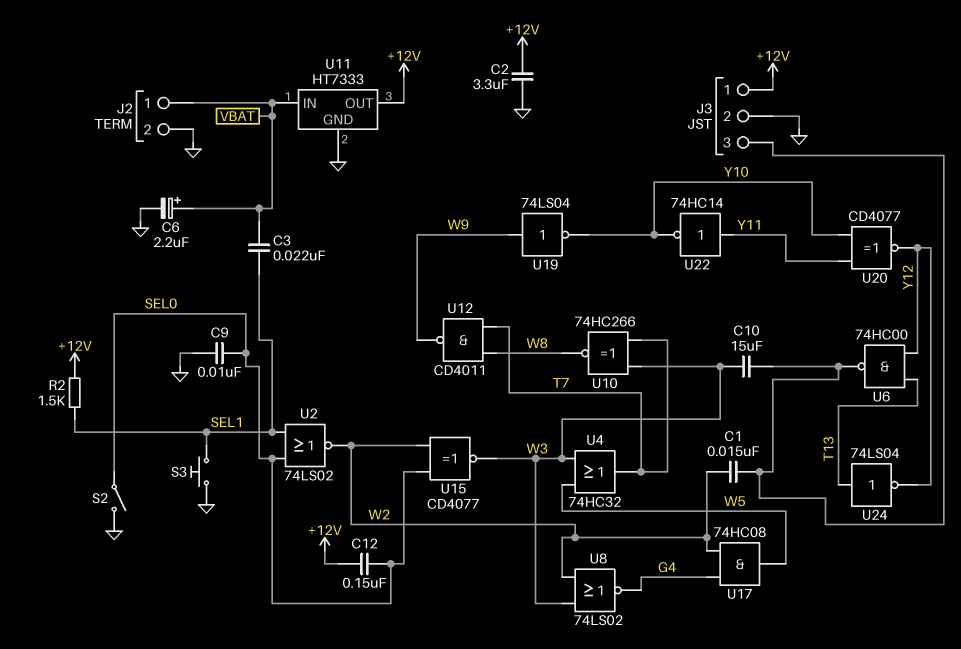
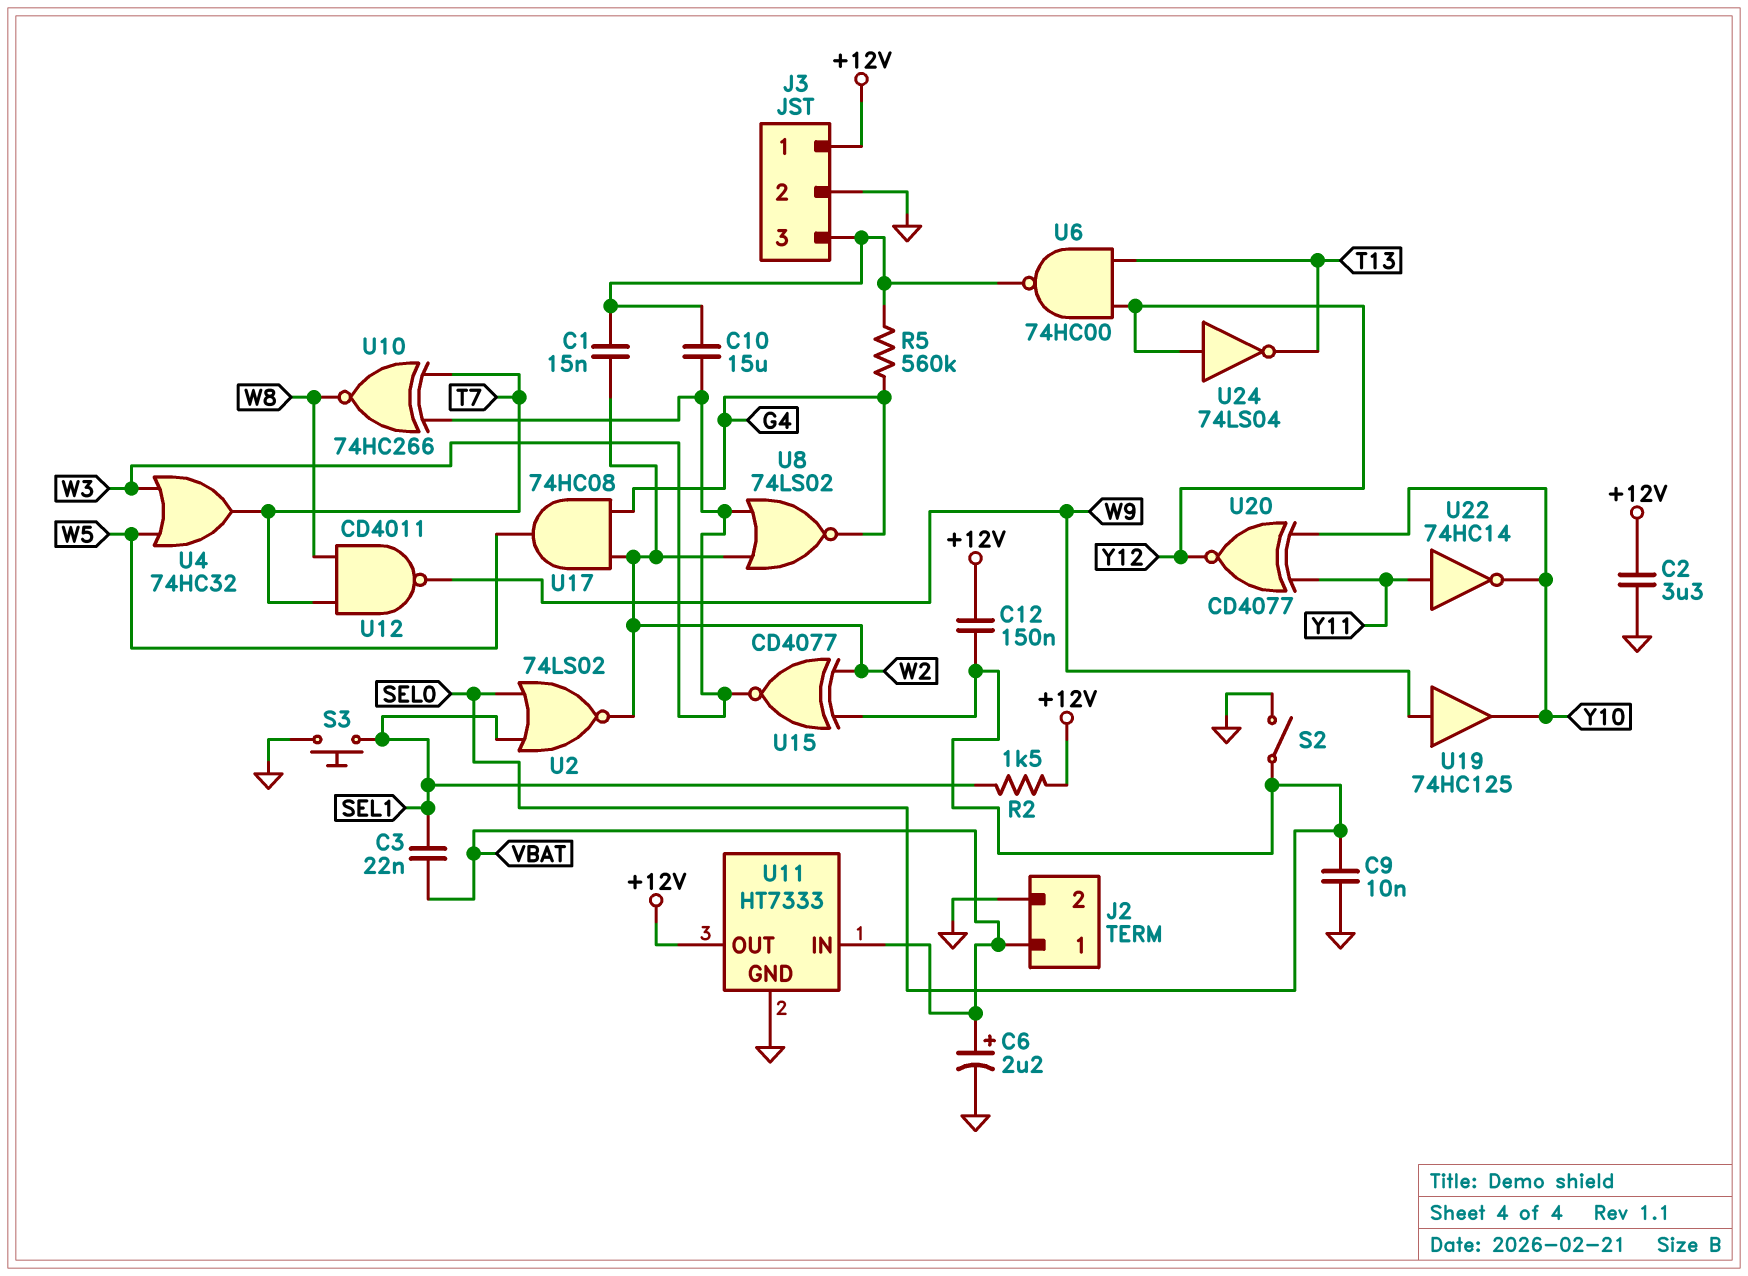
R5: none -> 560k (G4, J3/3)
U19: NOT 74LS04 (in W9, out Y10) -> buffer 74HC125 (in W9, out Y10)
U24: NOT 74LS04 (in T13, out Y12) -> NOT 74LS04 (in Y12, out T13)

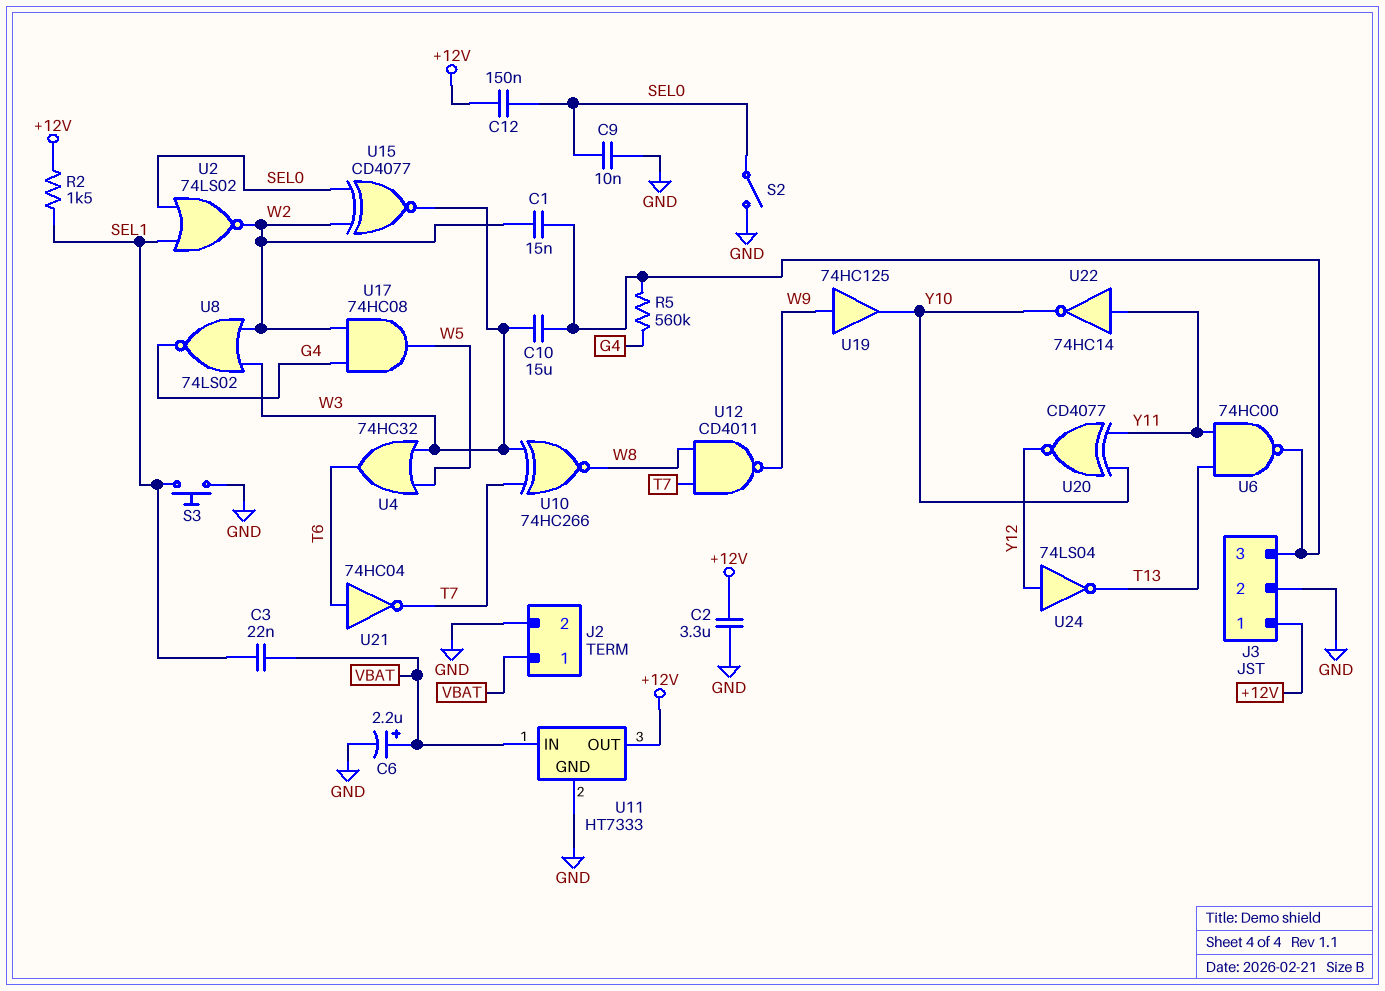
U4: OR 74HC32 (in W3, in W5, out T7) -> OR 74HC32 (in W3, in W5, out T6)
U6: NAND 74HC00 (in T13, in Y12, out J3/3) -> NAND 74HC00 (in T13, in Y11, out J3/3)
U21: none -> NOT 74HC04 (in T6, out T7)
★ ★ ★ ★
How to complete this task:
Reproduce all the entries that precede this task, word for word, minus any pictures.

Problem solution:
R5: none -> 560k (G4, J3/3)
U19: NOT 74LS04 (in W9, out Y10) -> buffer 74HC125 (in W9, out Y10)
U24: NOT 74LS04 (in T13, out Y12) -> NOT 74LS04 (in Y12, out T13)

U4: OR 74HC32 (in W3, in W5, out T7) -> OR 74HC32 (in W3, in W5, out T6)
U6: NAND 74HC00 (in T13, in Y12, out J3/3) -> NAND 74HC00 (in T13, in Y11, out J3/3)
U21: none -> NOT 74HC04 (in T6, out T7)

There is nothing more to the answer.